EXERCISE PROMPT: Using the data below, return word for word every line from the one holding "grey cup [501,260,551,321]" down to the one holding "turquoise truck [235,228,322,304]". Leave pictures out.

=== EXERCISE MATERIAL ===

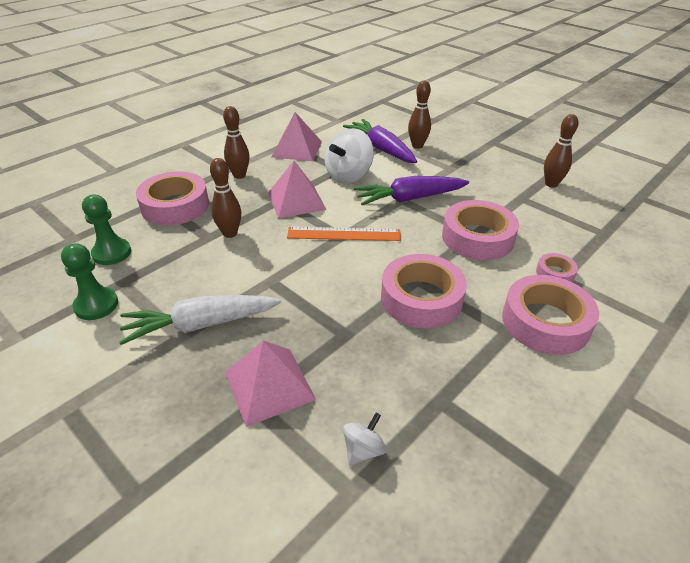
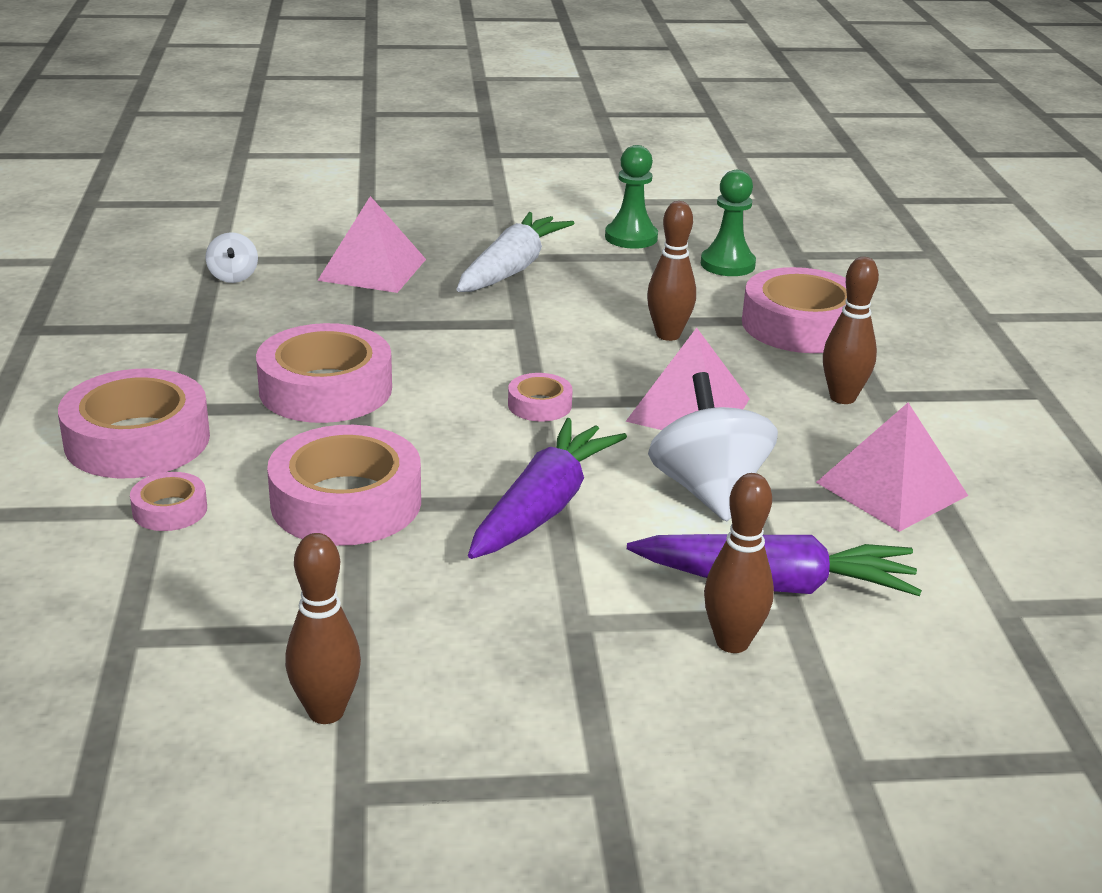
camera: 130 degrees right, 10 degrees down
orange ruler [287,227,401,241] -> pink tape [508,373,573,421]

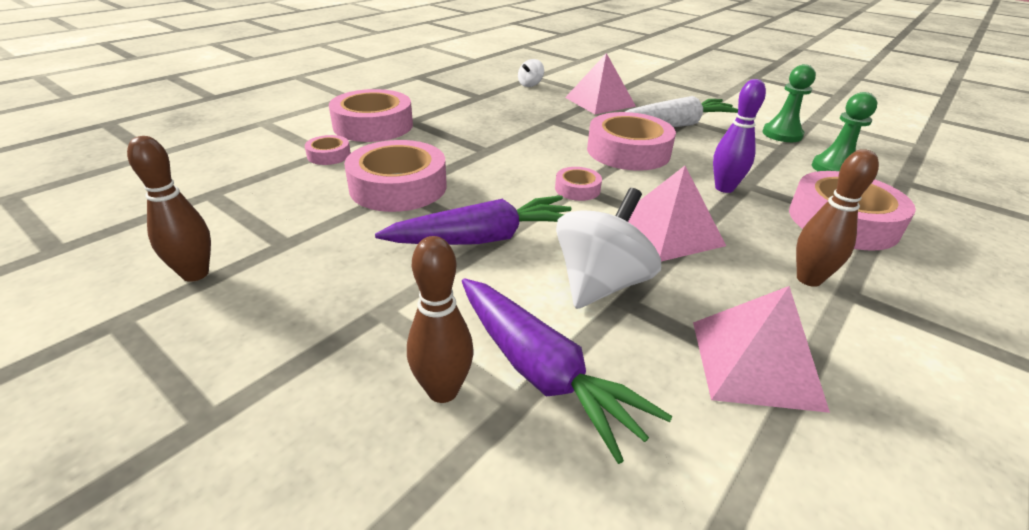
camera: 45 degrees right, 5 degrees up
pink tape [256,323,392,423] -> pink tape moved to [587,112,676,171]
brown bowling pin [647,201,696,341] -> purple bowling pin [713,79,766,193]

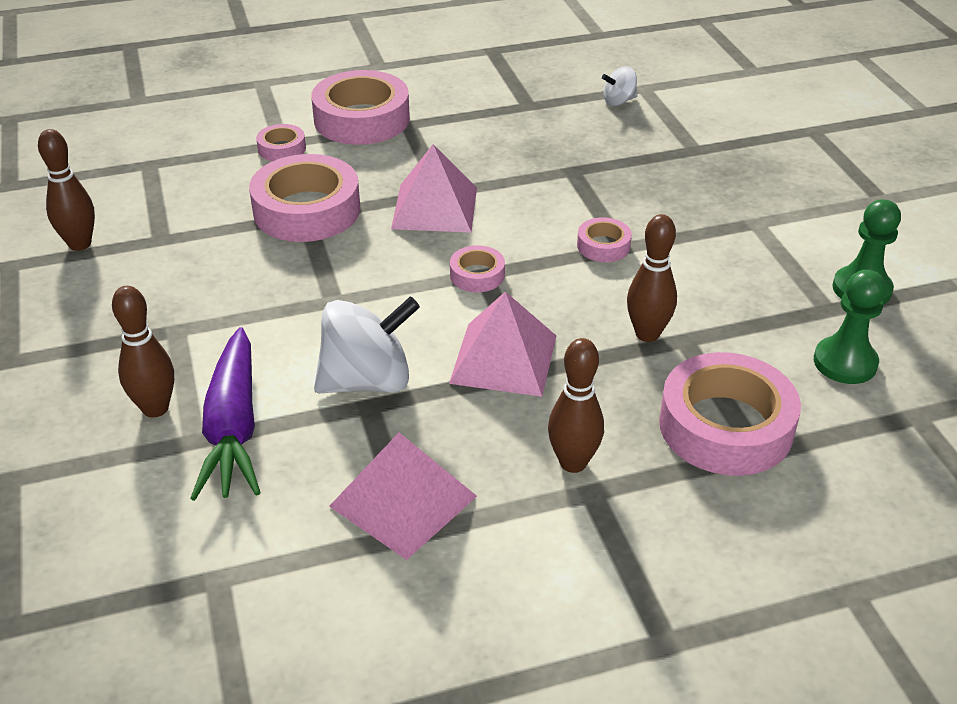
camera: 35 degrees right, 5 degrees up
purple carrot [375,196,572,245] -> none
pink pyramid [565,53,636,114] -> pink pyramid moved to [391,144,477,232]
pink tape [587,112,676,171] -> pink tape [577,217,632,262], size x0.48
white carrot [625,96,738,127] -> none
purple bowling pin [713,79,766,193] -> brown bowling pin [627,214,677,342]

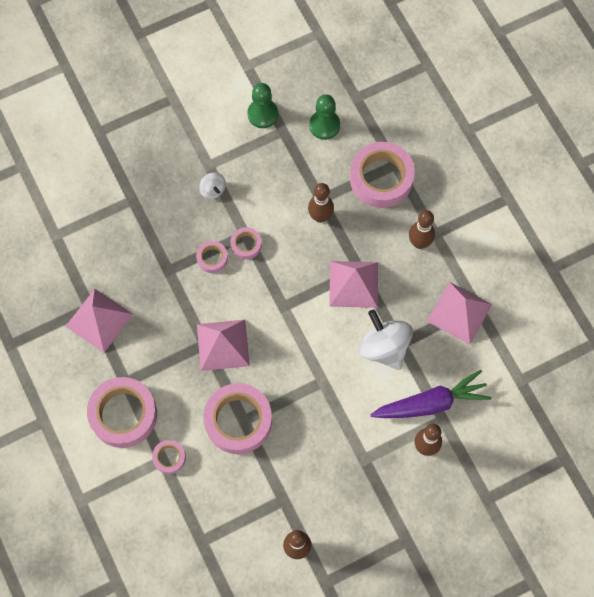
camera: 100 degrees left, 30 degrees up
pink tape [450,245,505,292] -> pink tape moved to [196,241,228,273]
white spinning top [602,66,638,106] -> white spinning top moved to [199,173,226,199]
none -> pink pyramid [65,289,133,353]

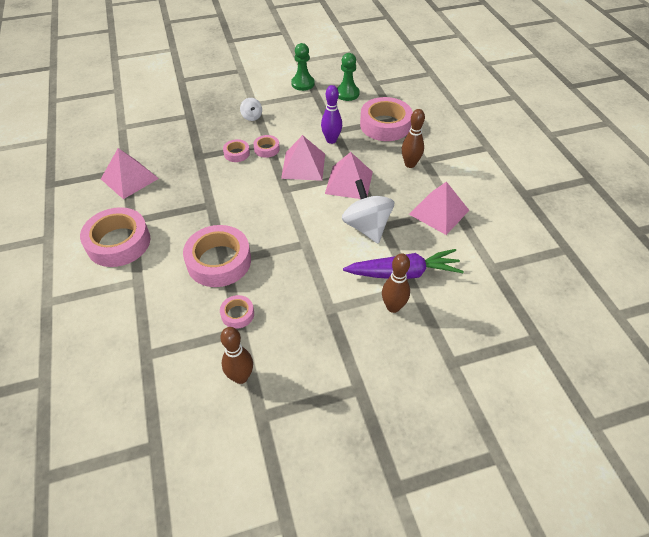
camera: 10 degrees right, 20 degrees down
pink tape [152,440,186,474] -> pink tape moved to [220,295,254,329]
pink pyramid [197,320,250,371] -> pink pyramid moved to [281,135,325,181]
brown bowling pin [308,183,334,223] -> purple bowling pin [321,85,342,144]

===
=== EXERCISE MATERIAL ===

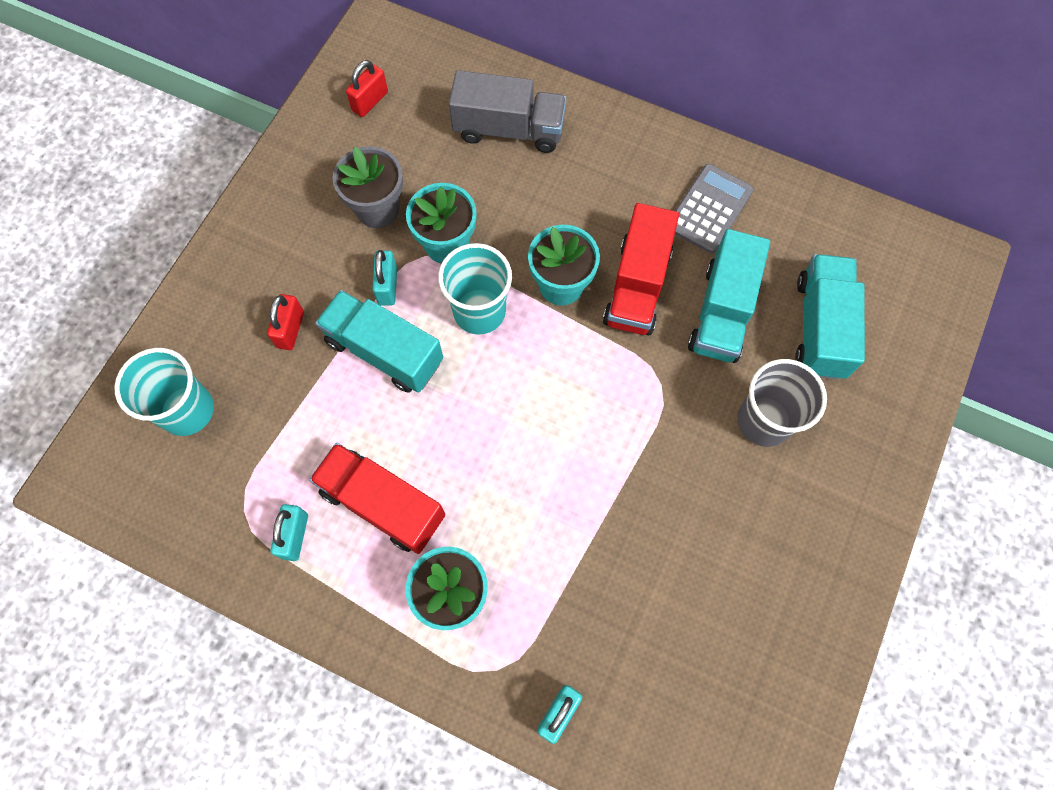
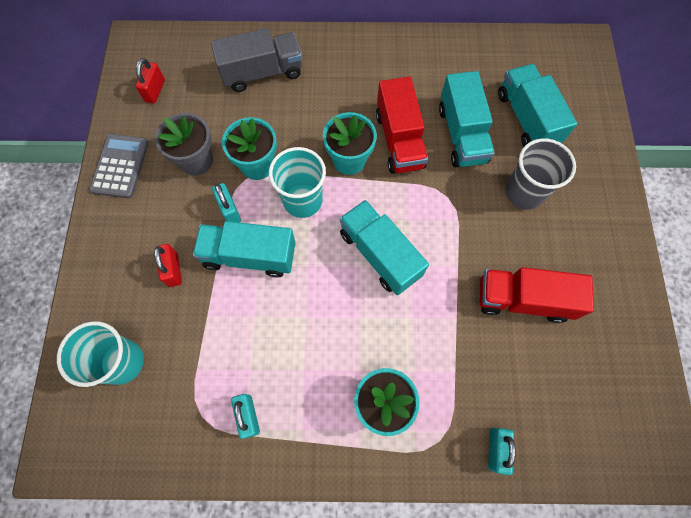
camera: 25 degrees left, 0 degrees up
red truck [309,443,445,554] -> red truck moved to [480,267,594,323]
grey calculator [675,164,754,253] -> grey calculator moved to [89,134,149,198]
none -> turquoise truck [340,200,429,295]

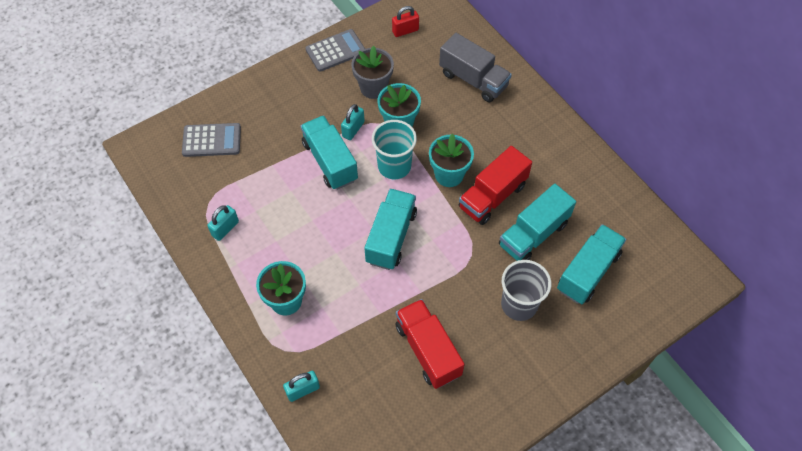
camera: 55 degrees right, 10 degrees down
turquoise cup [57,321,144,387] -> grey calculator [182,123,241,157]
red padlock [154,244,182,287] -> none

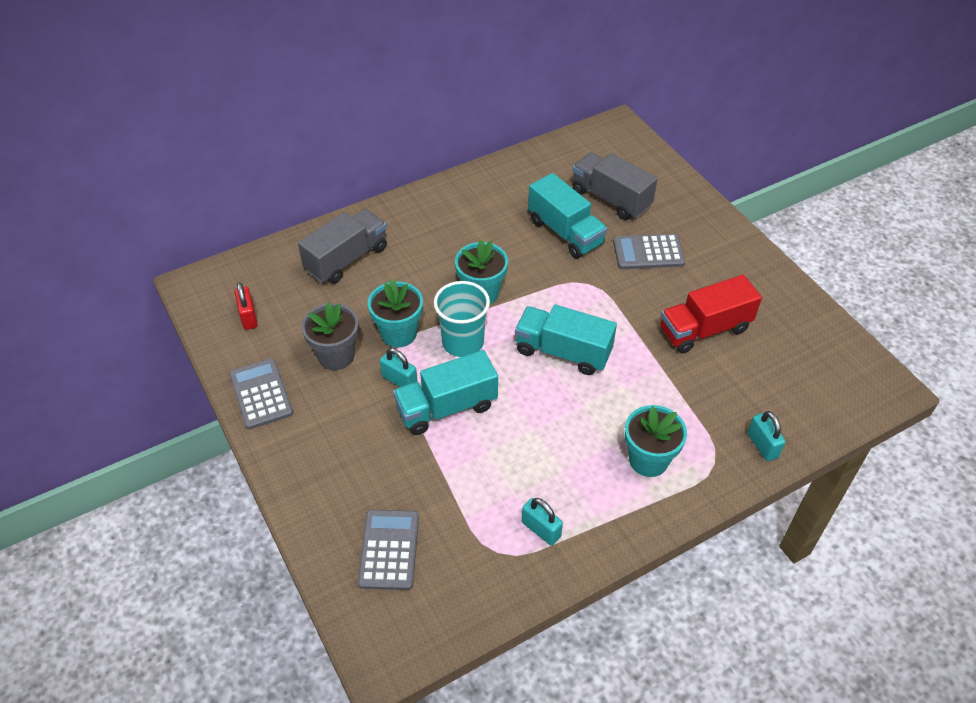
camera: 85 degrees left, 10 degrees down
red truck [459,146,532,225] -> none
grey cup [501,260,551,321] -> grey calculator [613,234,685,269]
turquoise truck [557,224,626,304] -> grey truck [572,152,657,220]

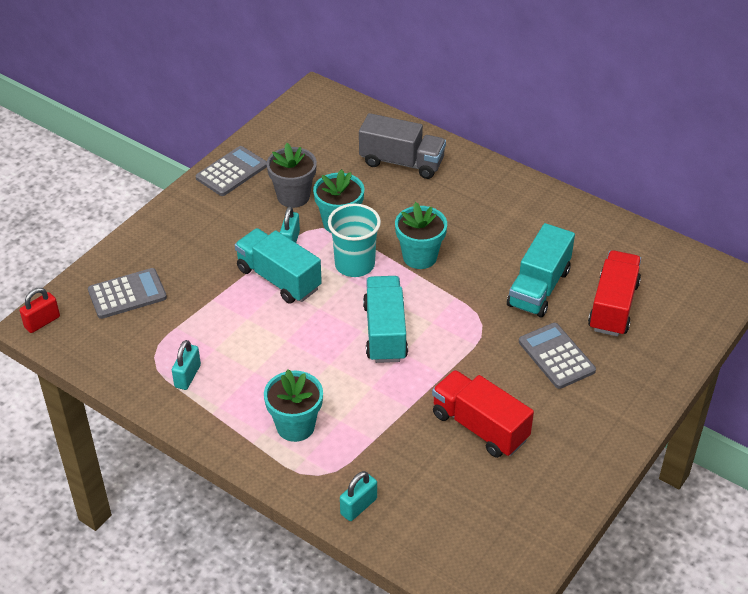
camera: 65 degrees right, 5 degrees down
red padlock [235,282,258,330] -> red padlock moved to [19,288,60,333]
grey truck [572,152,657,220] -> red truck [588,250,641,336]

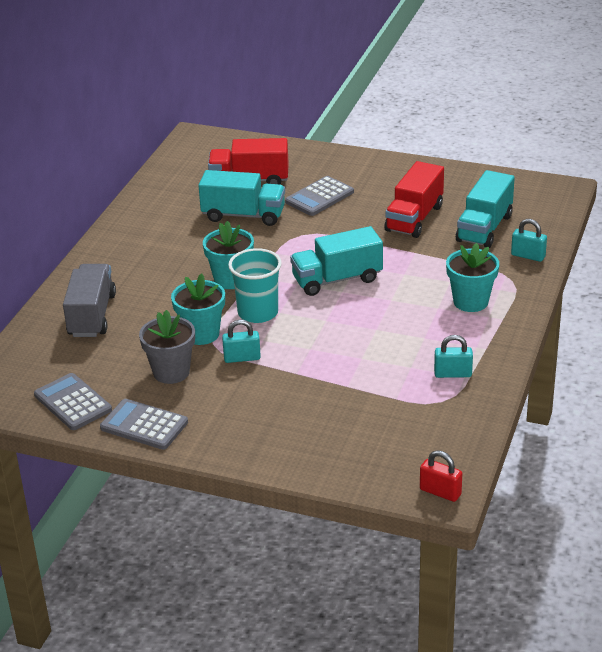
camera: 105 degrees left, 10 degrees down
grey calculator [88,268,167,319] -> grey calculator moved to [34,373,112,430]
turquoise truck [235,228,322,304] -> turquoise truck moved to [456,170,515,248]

===

TASK ANSWER:
grey cup [501,260,551,321] -> grey calculator [613,234,685,269]
turquoise truck [557,224,626,304] -> grey truck [572,152,657,220]

camera: 65 degrees right, 5 degrees down
red padlock [235,282,258,330] -> red padlock moved to [19,288,60,333]
grey truck [572,152,657,220] -> red truck [588,250,641,336]

camera: 105 degrees left, 10 degrees down
grey calculator [88,268,167,319] -> grey calculator moved to [34,373,112,430]
turquoise truck [235,228,322,304] -> turquoise truck moved to [456,170,515,248]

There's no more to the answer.